Working data:
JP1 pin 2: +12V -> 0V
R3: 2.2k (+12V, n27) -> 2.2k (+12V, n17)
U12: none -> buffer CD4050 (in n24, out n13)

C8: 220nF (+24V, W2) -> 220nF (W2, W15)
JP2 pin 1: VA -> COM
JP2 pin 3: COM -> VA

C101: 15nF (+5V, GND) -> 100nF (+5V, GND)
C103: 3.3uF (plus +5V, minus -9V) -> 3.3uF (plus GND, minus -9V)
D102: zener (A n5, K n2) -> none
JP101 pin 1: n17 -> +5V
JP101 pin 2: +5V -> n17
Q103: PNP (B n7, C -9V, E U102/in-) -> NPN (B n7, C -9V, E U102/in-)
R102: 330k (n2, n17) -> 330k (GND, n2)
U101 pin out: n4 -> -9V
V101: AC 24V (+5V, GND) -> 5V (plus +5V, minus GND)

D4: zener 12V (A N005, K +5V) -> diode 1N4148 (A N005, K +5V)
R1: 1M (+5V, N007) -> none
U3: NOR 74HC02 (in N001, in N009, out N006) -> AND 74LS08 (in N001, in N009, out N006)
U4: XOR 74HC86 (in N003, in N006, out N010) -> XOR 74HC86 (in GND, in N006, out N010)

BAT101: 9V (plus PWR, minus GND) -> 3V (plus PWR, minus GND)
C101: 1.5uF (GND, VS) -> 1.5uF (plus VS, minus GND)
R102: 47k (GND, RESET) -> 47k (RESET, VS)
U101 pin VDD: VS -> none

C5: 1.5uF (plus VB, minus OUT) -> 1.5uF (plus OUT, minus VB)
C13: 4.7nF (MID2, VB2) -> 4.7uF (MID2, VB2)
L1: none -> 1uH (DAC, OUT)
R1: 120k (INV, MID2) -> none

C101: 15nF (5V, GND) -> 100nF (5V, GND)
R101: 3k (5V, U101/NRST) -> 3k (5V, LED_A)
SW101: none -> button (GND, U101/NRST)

Work task: Write the records again exactly as they stand.

Expected answer:
JP1 pin 2: +12V -> 0V
R3: 2.2k (+12V, n27) -> 2.2k (+12V, n17)
U12: none -> buffer CD4050 (in n24, out n13)

C8: 220nF (+24V, W2) -> 220nF (W2, W15)
JP2 pin 1: VA -> COM
JP2 pin 3: COM -> VA

C101: 15nF (+5V, GND) -> 100nF (+5V, GND)
C103: 3.3uF (plus +5V, minus -9V) -> 3.3uF (plus GND, minus -9V)
D102: zener (A n5, K n2) -> none
JP101 pin 1: n17 -> +5V
JP101 pin 2: +5V -> n17
Q103: PNP (B n7, C -9V, E U102/in-) -> NPN (B n7, C -9V, E U102/in-)
R102: 330k (n2, n17) -> 330k (GND, n2)
U101 pin out: n4 -> -9V
V101: AC 24V (+5V, GND) -> 5V (plus +5V, minus GND)

D4: zener 12V (A N005, K +5V) -> diode 1N4148 (A N005, K +5V)
R1: 1M (+5V, N007) -> none
U3: NOR 74HC02 (in N001, in N009, out N006) -> AND 74LS08 (in N001, in N009, out N006)
U4: XOR 74HC86 (in N003, in N006, out N010) -> XOR 74HC86 (in GND, in N006, out N010)

BAT101: 9V (plus PWR, minus GND) -> 3V (plus PWR, minus GND)
C101: 1.5uF (GND, VS) -> 1.5uF (plus VS, minus GND)
R102: 47k (GND, RESET) -> 47k (RESET, VS)
U101 pin VDD: VS -> none

C5: 1.5uF (plus VB, minus OUT) -> 1.5uF (plus OUT, minus VB)
C13: 4.7nF (MID2, VB2) -> 4.7uF (MID2, VB2)
L1: none -> 1uH (DAC, OUT)
R1: 120k (INV, MID2) -> none

C101: 15nF (5V, GND) -> 100nF (5V, GND)
R101: 3k (5V, U101/NRST) -> 3k (5V, LED_A)
SW101: none -> button (GND, U101/NRST)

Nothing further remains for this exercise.